(What this task involves) Which lines in the listing below contain the word "brown"? Copy each one.

─── Data for processing ───

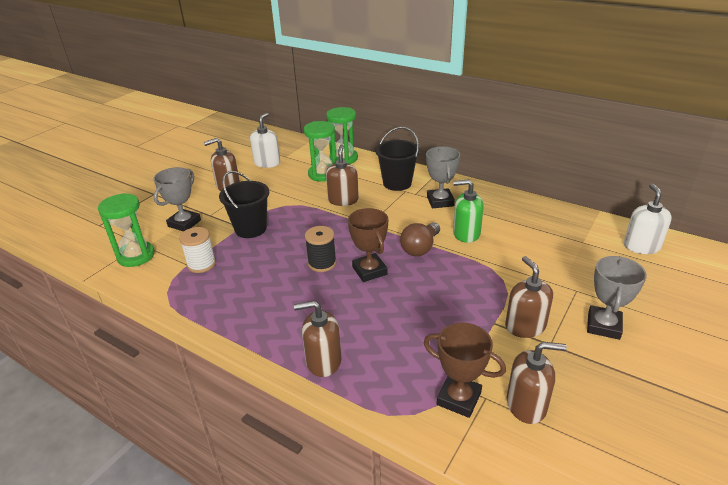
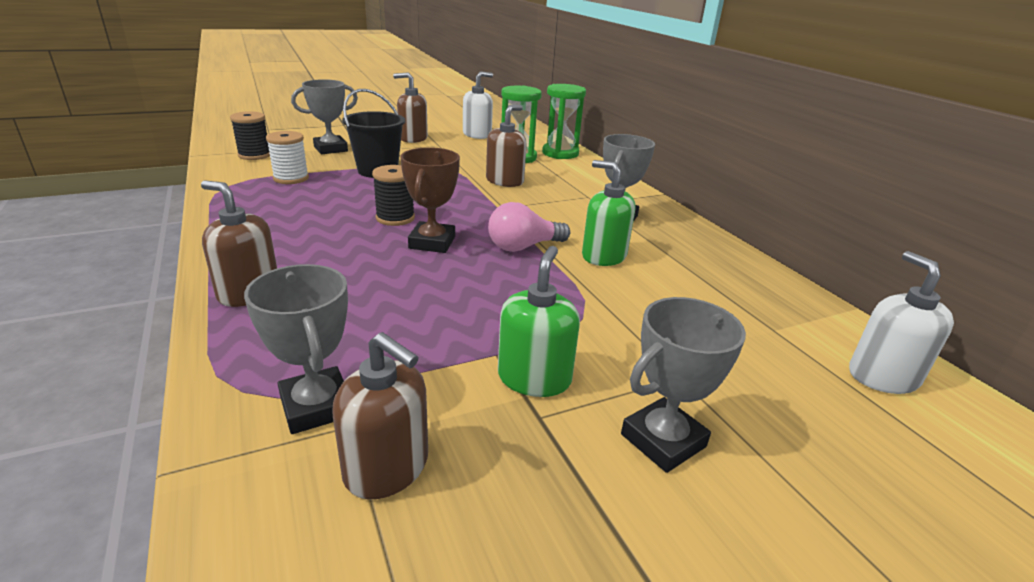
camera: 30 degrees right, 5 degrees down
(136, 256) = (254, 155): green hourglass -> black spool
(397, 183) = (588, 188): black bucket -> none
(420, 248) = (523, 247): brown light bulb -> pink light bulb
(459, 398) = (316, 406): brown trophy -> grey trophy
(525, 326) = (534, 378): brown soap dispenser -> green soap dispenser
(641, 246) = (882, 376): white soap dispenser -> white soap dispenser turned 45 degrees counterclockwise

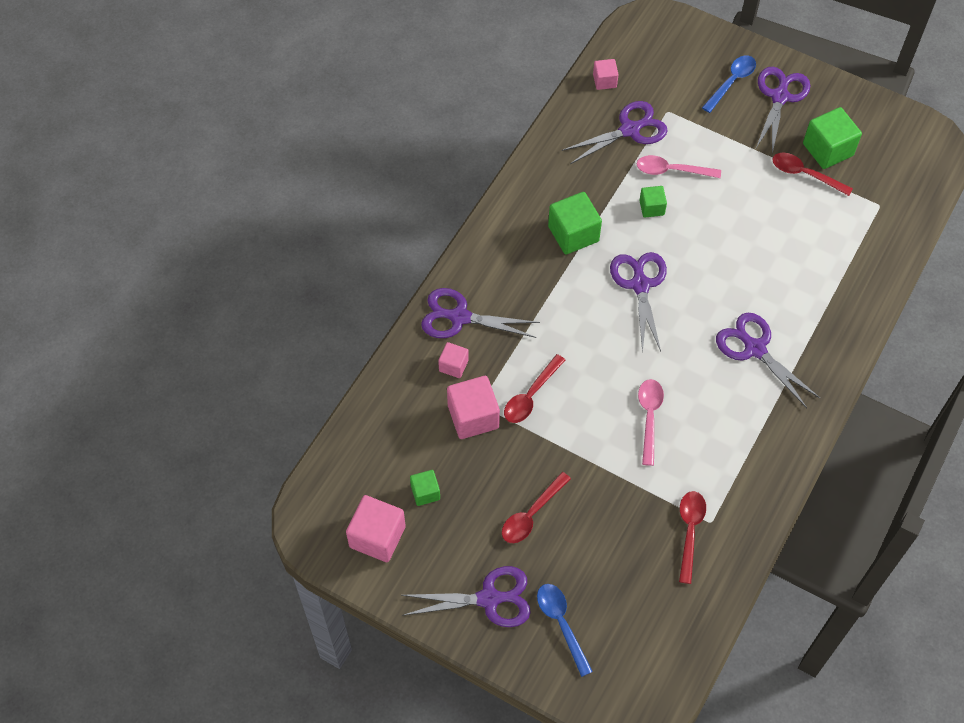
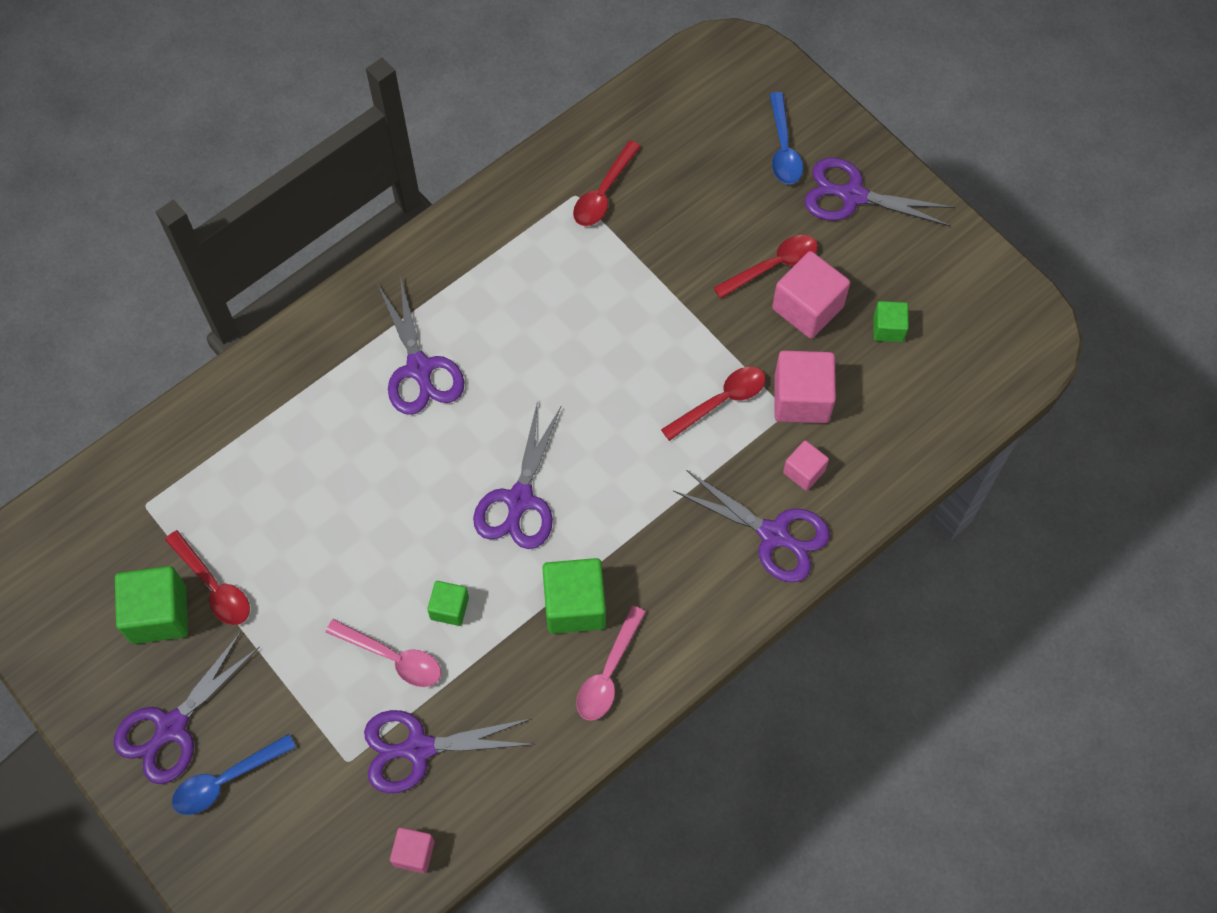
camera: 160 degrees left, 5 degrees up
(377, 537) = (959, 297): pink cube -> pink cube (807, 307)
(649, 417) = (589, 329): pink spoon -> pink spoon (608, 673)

───

(Answer space)
(420, 248) = (523, 247): brown light bulb -> pink light bulb
(459, 398) = (316, 406): brown trophy -> grey trophy
(525, 326) = (534, 378): brown soap dispenser -> green soap dispenser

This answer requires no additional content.